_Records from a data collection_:
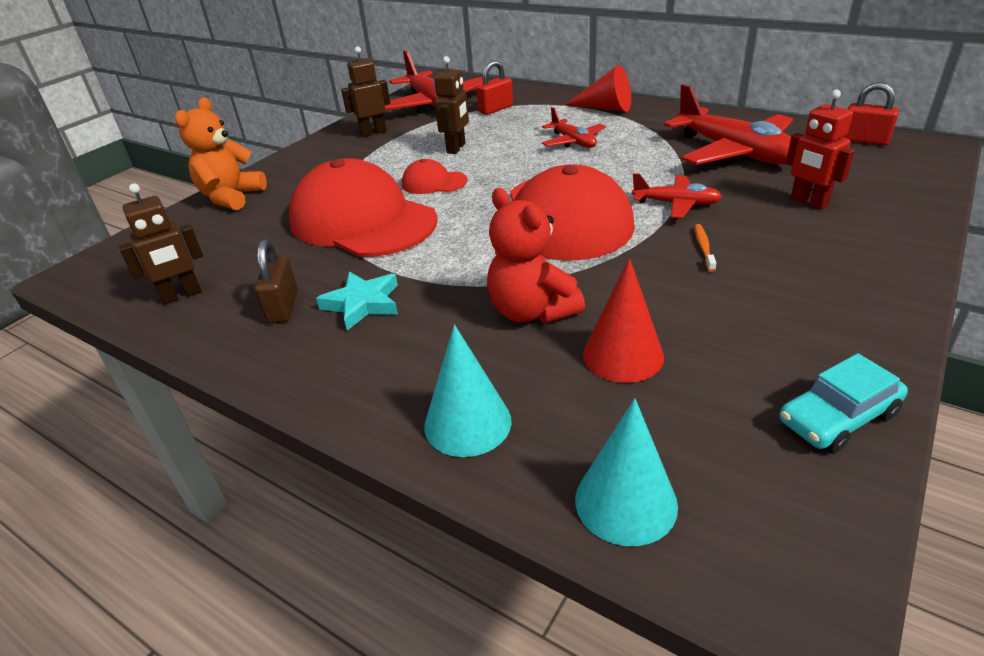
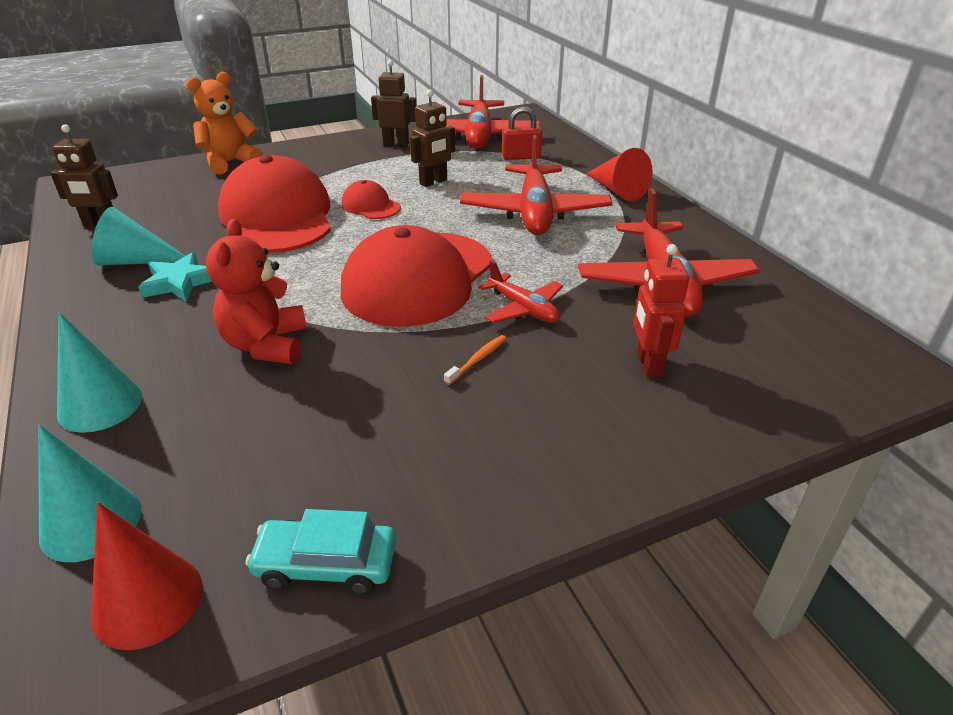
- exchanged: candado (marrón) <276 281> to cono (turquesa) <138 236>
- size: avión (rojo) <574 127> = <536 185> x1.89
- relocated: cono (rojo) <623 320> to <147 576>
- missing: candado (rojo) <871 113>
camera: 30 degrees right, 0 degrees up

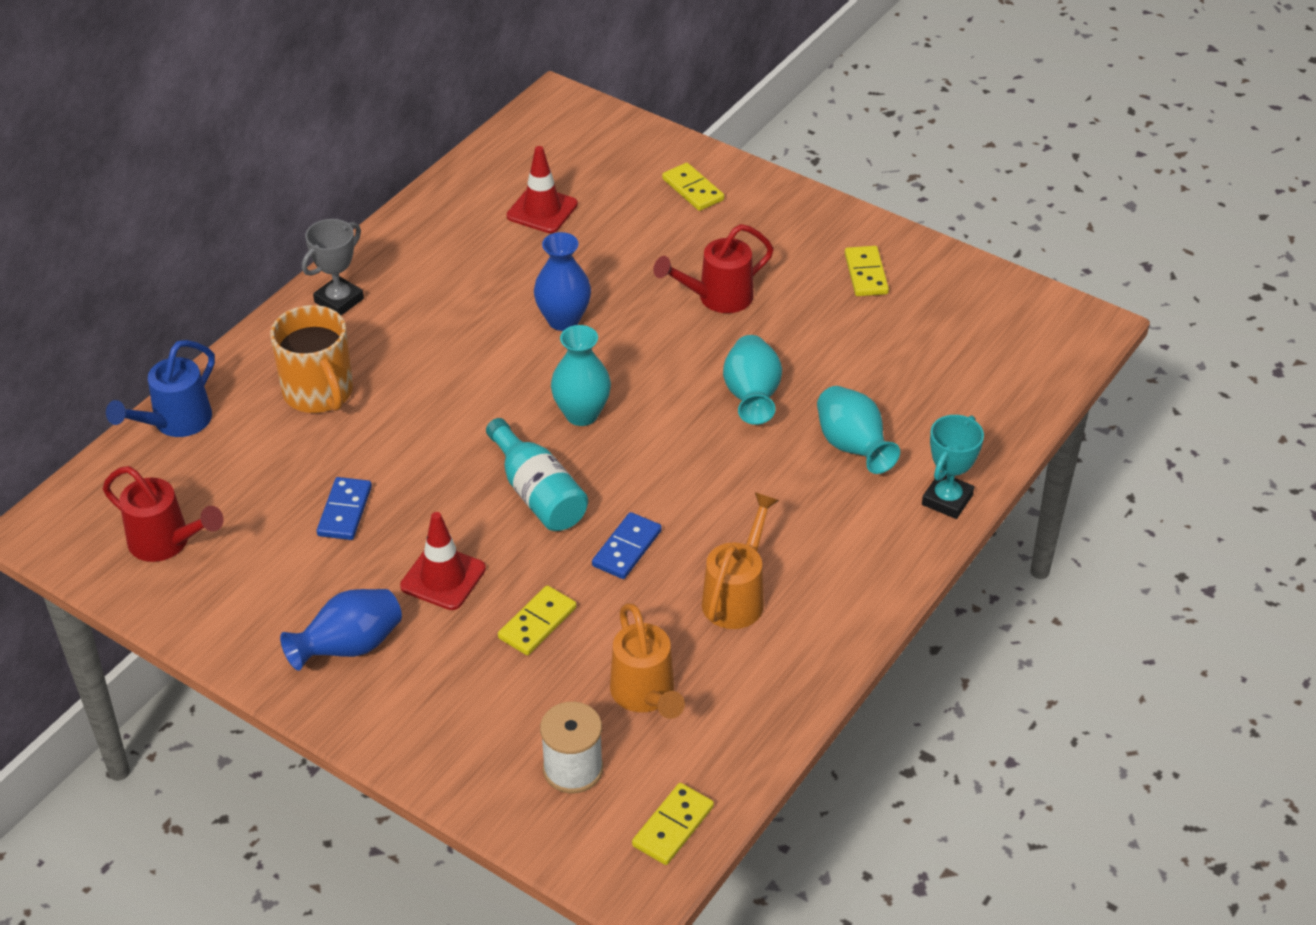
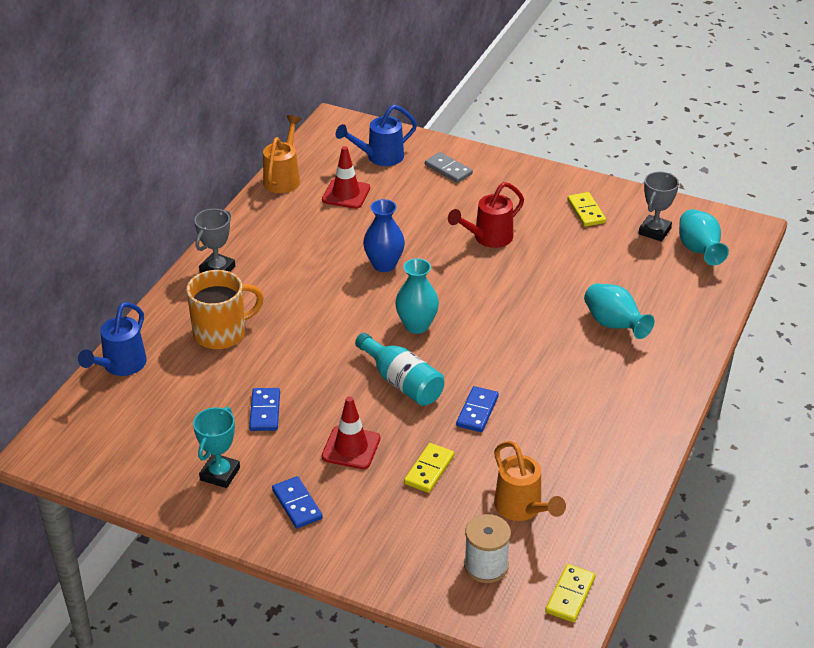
- missing: regadera (rojo) <163 514>
- spun: taza (naranja) <311 359> = <225 309> 75 degrees counterclockwise
- exchanged: florero (azul) <341 630> to ficha de dominó (azul) <297 502>
- colour: ficha de dominó (amarillo) <693 187> to ficha de dominó (gris) <449 167>
- relocated: regadera (naranja) <740 561> to <282 154>
- relocated: florero (turquesa) <752 380> to <704 237>
- relocated: trofeo (turquesa) <953 467> to <216 447>
- appeared: regadera (azul) <376 135>
- appeared: trofeo (gris) <659 207>
camera: 10 degrees left, 5 degrees down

_WORK ITEM_: Using the entries above, output exactly the lines between the line holding "- size: avión" and the line holding "- missing: candado (rojo) <871 113>", end lines included, and nothing more.

_EXERCISE RESPONSE_:
- size: avión (rojo) <574 127> = <536 185> x1.89
- relocated: cono (rojo) <623 320> to <147 576>
- missing: candado (rojo) <871 113>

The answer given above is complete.